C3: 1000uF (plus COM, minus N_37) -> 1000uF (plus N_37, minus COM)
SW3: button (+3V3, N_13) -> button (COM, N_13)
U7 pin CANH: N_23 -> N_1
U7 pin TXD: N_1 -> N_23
--------------------------------
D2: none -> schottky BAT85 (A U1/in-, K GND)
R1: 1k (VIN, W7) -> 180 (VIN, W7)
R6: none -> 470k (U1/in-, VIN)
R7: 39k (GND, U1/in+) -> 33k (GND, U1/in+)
--------------------------------
TASK =
Copy out each line carrying the string "none" from the data.

WRITTEN ANSWER =
D2: none -> schottky BAT85 (A U1/in-, K GND)
R6: none -> 470k (U1/in-, VIN)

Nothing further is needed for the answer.